Coordinate-based object records
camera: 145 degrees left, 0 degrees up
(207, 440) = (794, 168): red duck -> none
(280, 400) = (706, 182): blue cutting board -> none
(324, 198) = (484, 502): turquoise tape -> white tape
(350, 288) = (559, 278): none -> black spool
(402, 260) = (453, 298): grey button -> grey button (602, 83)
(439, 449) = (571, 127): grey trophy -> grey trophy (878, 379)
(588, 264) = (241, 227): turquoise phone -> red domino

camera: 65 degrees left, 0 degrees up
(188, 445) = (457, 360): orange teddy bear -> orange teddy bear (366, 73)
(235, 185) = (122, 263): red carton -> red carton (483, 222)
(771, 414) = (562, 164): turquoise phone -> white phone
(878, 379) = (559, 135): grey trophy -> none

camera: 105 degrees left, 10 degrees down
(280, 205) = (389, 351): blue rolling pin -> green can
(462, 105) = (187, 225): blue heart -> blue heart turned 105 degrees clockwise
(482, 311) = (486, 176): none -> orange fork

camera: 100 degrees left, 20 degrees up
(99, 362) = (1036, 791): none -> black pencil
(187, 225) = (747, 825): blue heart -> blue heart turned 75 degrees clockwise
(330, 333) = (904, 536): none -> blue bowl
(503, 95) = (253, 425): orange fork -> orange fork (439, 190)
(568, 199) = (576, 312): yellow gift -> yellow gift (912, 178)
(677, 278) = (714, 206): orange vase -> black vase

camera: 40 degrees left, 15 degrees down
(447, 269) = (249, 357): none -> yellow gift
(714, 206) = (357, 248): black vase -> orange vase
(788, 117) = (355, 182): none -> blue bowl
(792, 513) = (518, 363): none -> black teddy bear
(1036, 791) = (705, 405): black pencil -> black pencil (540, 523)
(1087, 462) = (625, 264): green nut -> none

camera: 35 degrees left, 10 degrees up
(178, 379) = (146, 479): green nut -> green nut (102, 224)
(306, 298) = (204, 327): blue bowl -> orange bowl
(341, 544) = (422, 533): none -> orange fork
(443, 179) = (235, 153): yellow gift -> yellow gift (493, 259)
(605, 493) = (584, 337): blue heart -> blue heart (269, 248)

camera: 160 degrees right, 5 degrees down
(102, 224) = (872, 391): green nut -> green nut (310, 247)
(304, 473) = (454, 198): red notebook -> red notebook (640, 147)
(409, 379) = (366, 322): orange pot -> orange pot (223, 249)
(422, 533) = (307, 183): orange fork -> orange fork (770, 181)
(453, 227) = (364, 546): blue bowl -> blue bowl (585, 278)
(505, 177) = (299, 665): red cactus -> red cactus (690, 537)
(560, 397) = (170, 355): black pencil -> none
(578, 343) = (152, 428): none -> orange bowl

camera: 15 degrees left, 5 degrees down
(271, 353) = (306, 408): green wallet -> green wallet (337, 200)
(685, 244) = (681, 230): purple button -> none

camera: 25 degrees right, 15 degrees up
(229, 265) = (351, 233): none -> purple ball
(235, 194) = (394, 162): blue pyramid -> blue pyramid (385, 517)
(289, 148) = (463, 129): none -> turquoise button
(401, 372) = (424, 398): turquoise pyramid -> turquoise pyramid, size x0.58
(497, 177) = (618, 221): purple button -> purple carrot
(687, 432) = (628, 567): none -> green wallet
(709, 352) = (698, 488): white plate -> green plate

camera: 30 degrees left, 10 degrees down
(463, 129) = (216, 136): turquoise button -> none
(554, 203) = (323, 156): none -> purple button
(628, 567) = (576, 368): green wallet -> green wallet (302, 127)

*Assigned task*
All the entries are to be set down exactly as they appear.

*Answer*
camera: 145 degrees left, 0 degrees up
(207, 440) = (794, 168): red duck -> none
(280, 400) = (706, 182): blue cutting board -> none
(324, 198) = (484, 502): turquoise tape -> white tape
(350, 288) = (559, 278): none -> black spool
(402, 260) = (453, 298): grey button -> grey button (602, 83)
(439, 449) = (571, 127): grey trophy -> grey trophy (878, 379)
(588, 264) = (241, 227): turquoise phone -> red domino

camera: 65 degrees left, 0 degrees up
(188, 445) = (457, 360): orange teddy bear -> orange teddy bear (366, 73)
(235, 185) = (122, 263): red carton -> red carton (483, 222)
(771, 414) = (562, 164): turquoise phone -> white phone
(878, 379) = (559, 135): grey trophy -> none

camera: 105 degrees left, 10 degrees down
(280, 205) = (389, 351): blue rolling pin -> green can
(462, 105) = (187, 225): blue heart -> blue heart turned 105 degrees clockwise
(482, 311) = (486, 176): none -> orange fork

camera: 100 degrees left, 20 degrees up
(99, 362) = (1036, 791): none -> black pencil
(187, 225) = (747, 825): blue heart -> blue heart turned 75 degrees clockwise
(330, 333) = (904, 536): none -> blue bowl
(503, 95) = (253, 425): orange fork -> orange fork (439, 190)
(568, 199) = (576, 312): yellow gift -> yellow gift (912, 178)
(677, 278) = (714, 206): orange vase -> black vase

camera: 40 degrees left, 15 degrees down
(447, 269) = (249, 357): none -> yellow gift
(714, 206) = (357, 248): black vase -> orange vase
(788, 117) = (355, 182): none -> blue bowl
(792, 513) = (518, 363): none -> black teddy bear
(1036, 791) = (705, 405): black pencil -> black pencil (540, 523)
(1087, 462) = (625, 264): green nut -> none

camera: 35 degrees left, 10 degrees up
(178, 379) = (146, 479): green nut -> green nut (102, 224)
(306, 298) = (204, 327): blue bowl -> orange bowl
(341, 544) = (422, 533): none -> orange fork
(443, 179) = (235, 153): yellow gift -> yellow gift (493, 259)
(605, 493) = (584, 337): blue heart -> blue heart (269, 248)

camera: 160 degrees right, 5 degrees down
(102, 224) = (872, 391): green nut -> green nut (310, 247)
(304, 473) = (454, 198): red notebook -> red notebook (640, 147)
(409, 379) = (366, 322): orange pot -> orange pot (223, 249)
(422, 533) = (307, 183): orange fork -> orange fork (770, 181)
(453, 227) = (364, 546): blue bowl -> blue bowl (585, 278)
(505, 177) = (299, 665): red cactus -> red cactus (690, 537)
(560, 397) = (170, 355): black pencil -> none
(578, 343) = (152, 428): none -> orange bowl

camera: 15 degrees left, 5 degrees down
(271, 353) = (306, 408): green wallet -> green wallet (337, 200)
(685, 244) = (681, 230): purple button -> none

camera: 25 degrees right, 15 degrees up
(229, 265) = (351, 233): none -> purple ball
(235, 194) = (394, 162): blue pyramid -> blue pyramid (385, 517)
(289, 148) = (463, 129): none -> turquoise button
(401, 372) = (424, 398): turquoise pyramid -> turquoise pyramid, size x0.58
(497, 177) = (618, 221): purple button -> purple carrot
(687, 432) = (628, 567): none -> green wallet
(709, 352) = (698, 488): white plate -> green plate

camera: 30 degrees left, 10 degrees down
(463, 129) = (216, 136): turquoise button -> none
(554, 203) = (323, 156): none -> purple button
(628, 567) = (576, 368): green wallet -> green wallet (302, 127)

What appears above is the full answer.